What you will do → Once you find the line with "none -> purple 1x2 brick [272,393,411,519]", transcribe it and all the lines that follow to the end of the data, exactly as written; skip any pictures.

Given data →
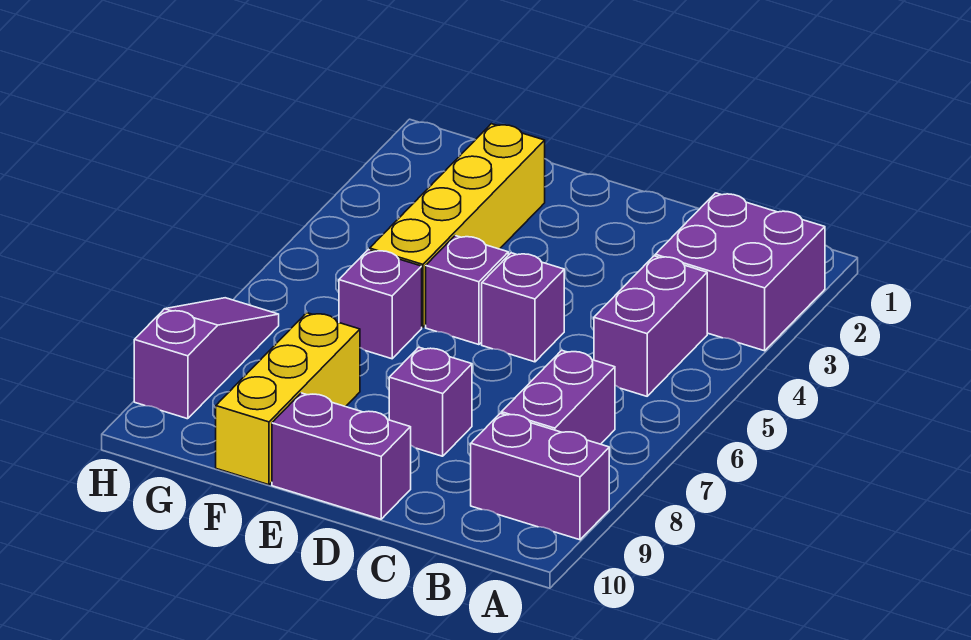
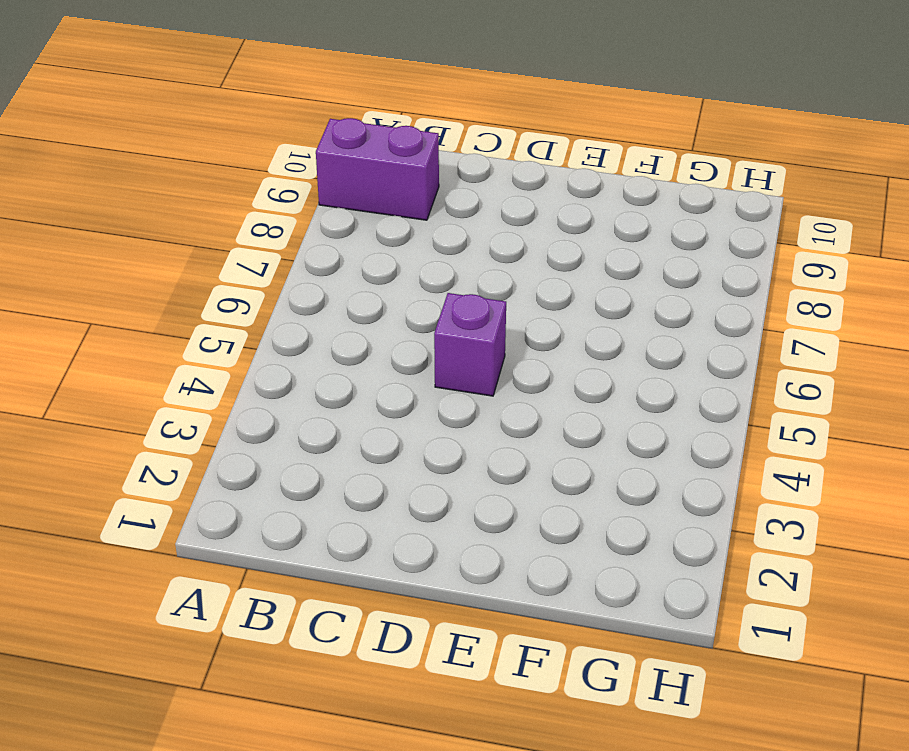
none -> purple 2x2 brick [655,193,825,351]
none -> purple 1x2 brick [594,256,707,396]
none -> purple 1x2 brick [502,350,615,444]

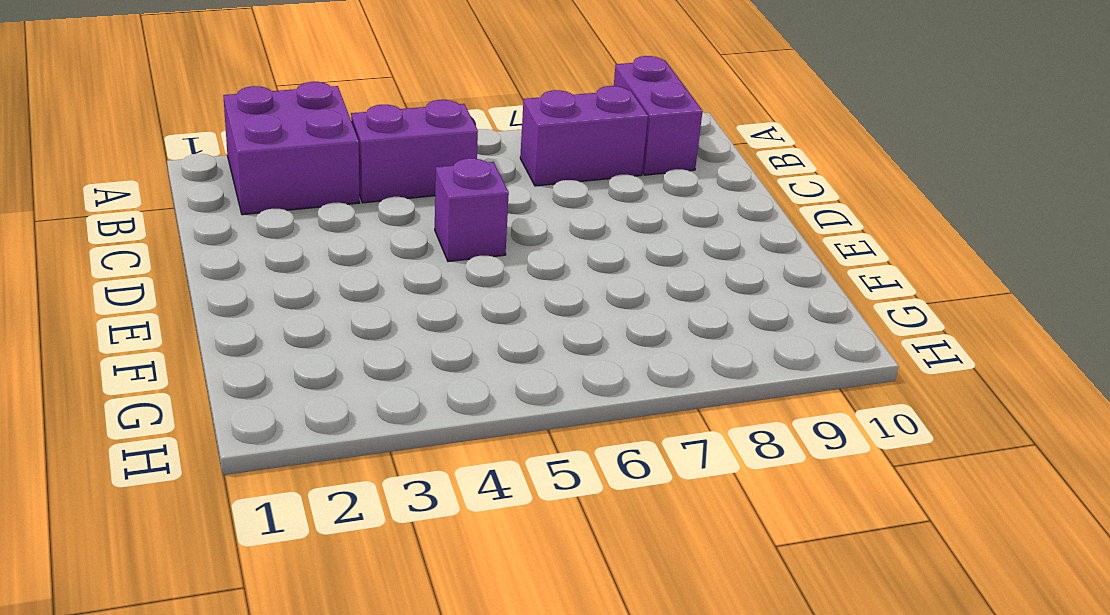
none -> purple 1x1 brick [389,347,472,456]
none -> purple 1x2 brick [272,393,411,519]
none -> purple 1x1 brick [426,236,508,345]

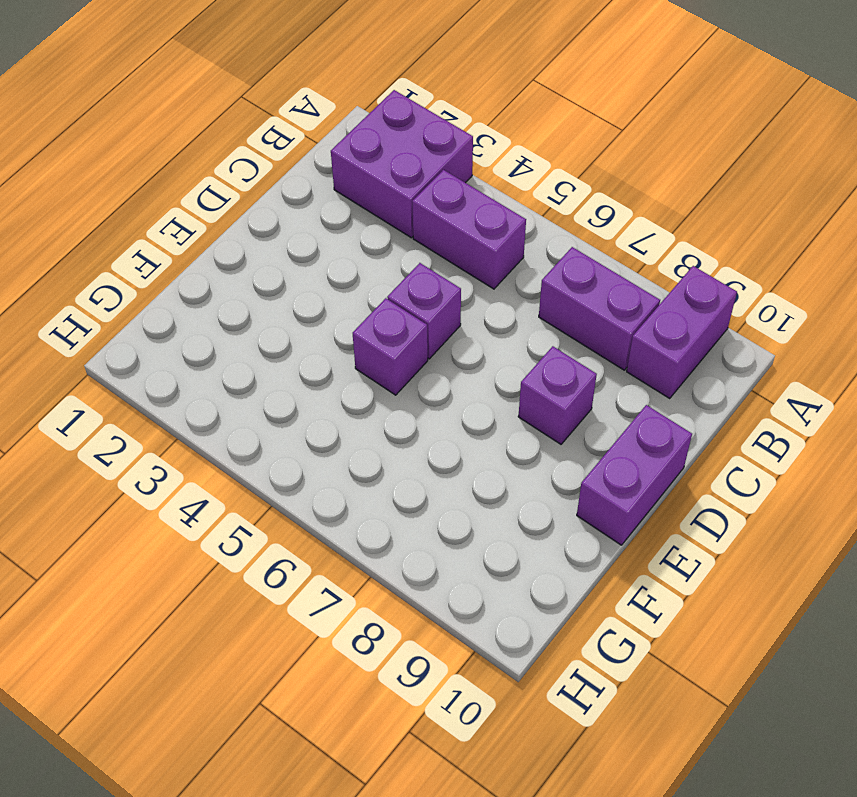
none -> yellow 1x4 brick [370,124,545,327]
none -> purple 1x1 brick [339,250,422,359]
none -> yellow 1x3 brick [216,313,360,485]

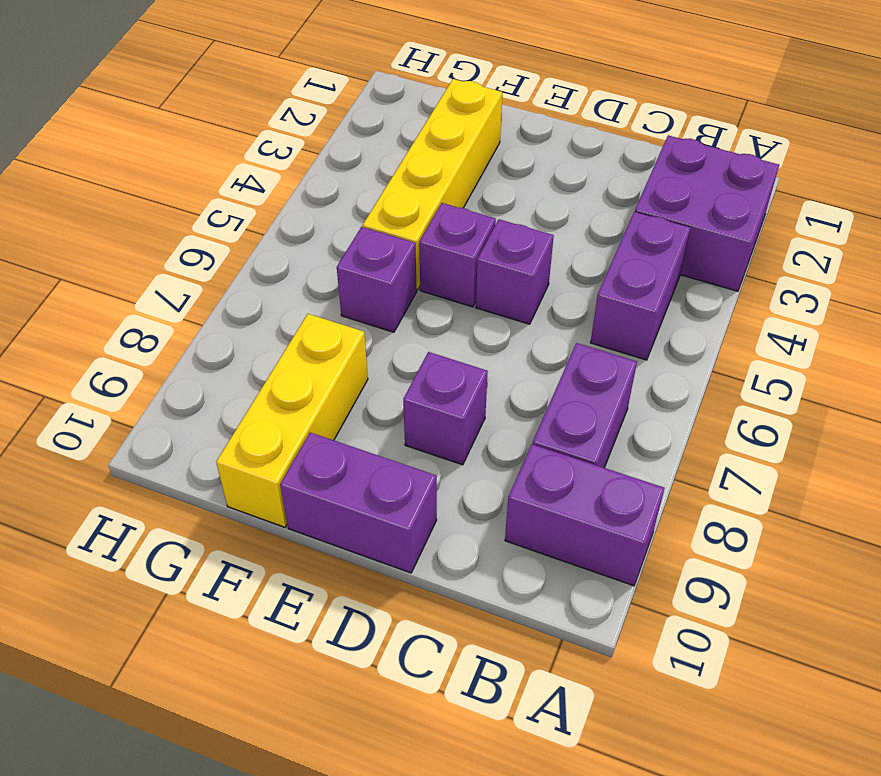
none -> purple 1x3 slope [134,298,279,419]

Your solution →
none -> purple 1x2 brick [272,393,411,519]
none -> purple 1x1 brick [426,236,508,345]

none -> yellow 1x4 brick [370,124,545,327]
none -> purple 1x1 brick [339,250,422,359]
none -> yellow 1x3 brick [216,313,360,485]

none -> purple 1x3 slope [134,298,279,419]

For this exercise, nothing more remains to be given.